# [Data provided]
-------------------------
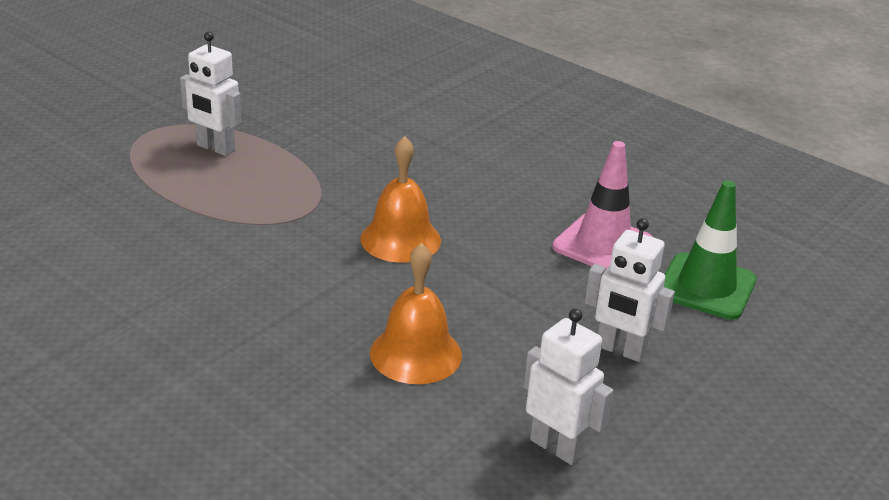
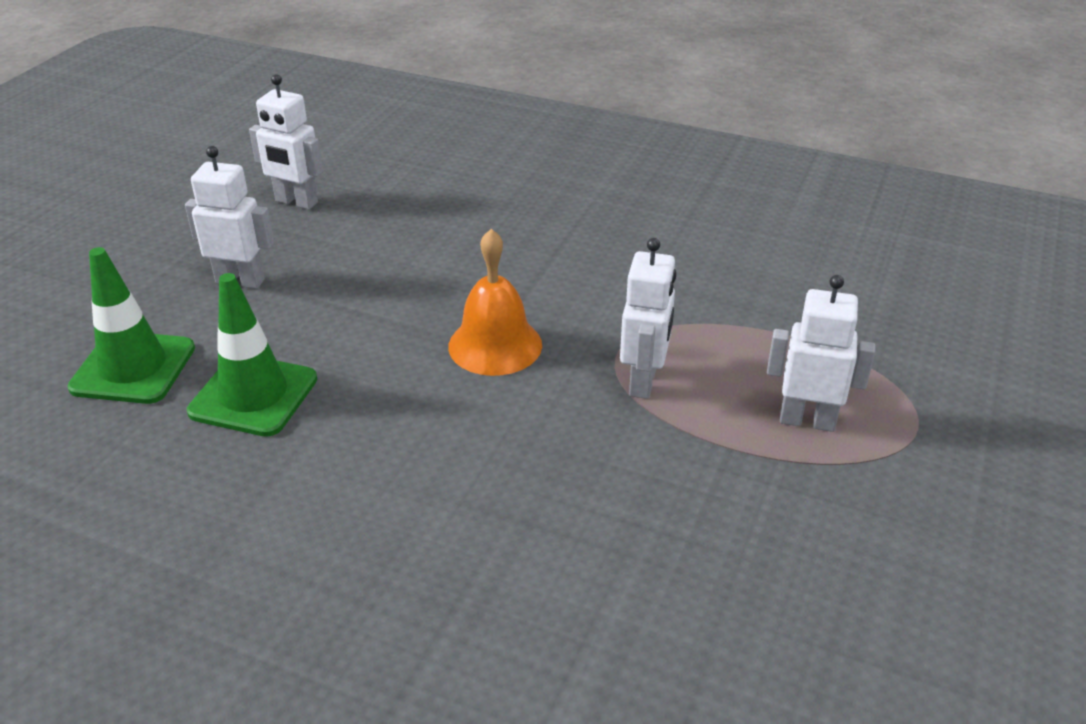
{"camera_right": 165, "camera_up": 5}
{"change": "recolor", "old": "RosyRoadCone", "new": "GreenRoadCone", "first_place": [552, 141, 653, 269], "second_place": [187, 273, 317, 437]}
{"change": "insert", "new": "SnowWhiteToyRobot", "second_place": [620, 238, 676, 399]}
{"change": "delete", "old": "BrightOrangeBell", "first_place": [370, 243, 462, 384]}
-------------------------
# [What is needed]
Where the data contains images, drop them and print the rest exactly.

# [Final answer]
{"camera_right": 165, "camera_up": 5}
{"change": "recolor", "old": "RosyRoadCone", "new": "GreenRoadCone", "first_place": [552, 141, 653, 269], "second_place": [187, 273, 317, 437]}
{"change": "insert", "new": "SnowWhiteToyRobot", "second_place": [620, 238, 676, 399]}
{"change": "delete", "old": "BrightOrangeBell", "first_place": [370, 243, 462, 384]}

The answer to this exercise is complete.